Copy out the entries that follow exactly, leaving every picture behind.

┄┄┄┄┄┄

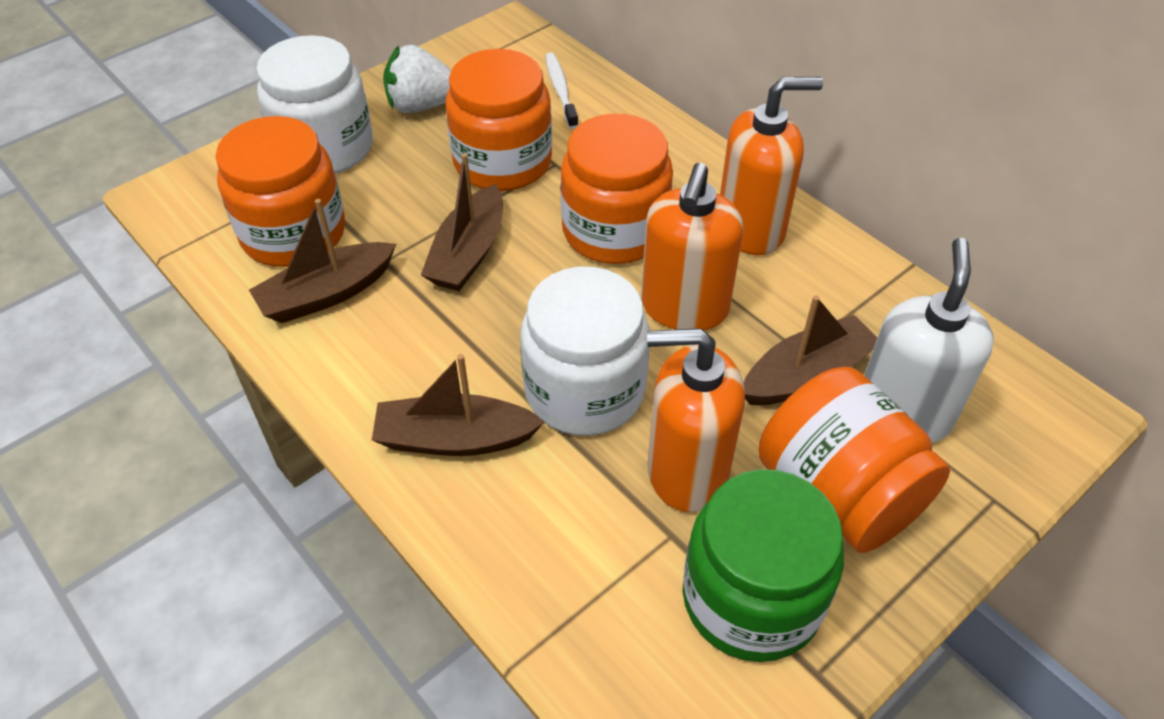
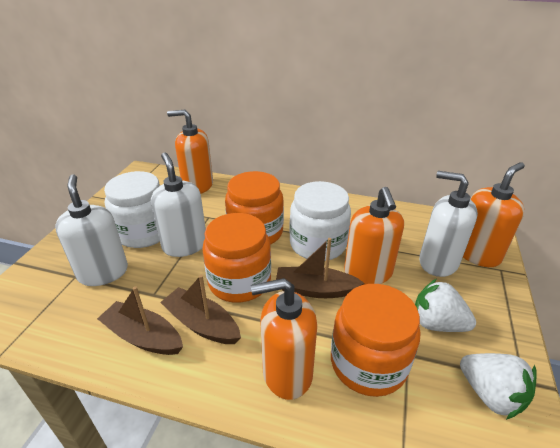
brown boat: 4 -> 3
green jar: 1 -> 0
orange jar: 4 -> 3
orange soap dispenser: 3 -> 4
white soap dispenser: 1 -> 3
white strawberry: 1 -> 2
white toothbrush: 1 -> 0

┄┄┄┄┄┄

TASK RESULT:
brown boat: 4 -> 3
green jar: 1 -> 0
orange jar: 4 -> 3
orange soap dispenser: 3 -> 4
white soap dispenser: 1 -> 3
white strawberry: 1 -> 2
white toothbrush: 1 -> 0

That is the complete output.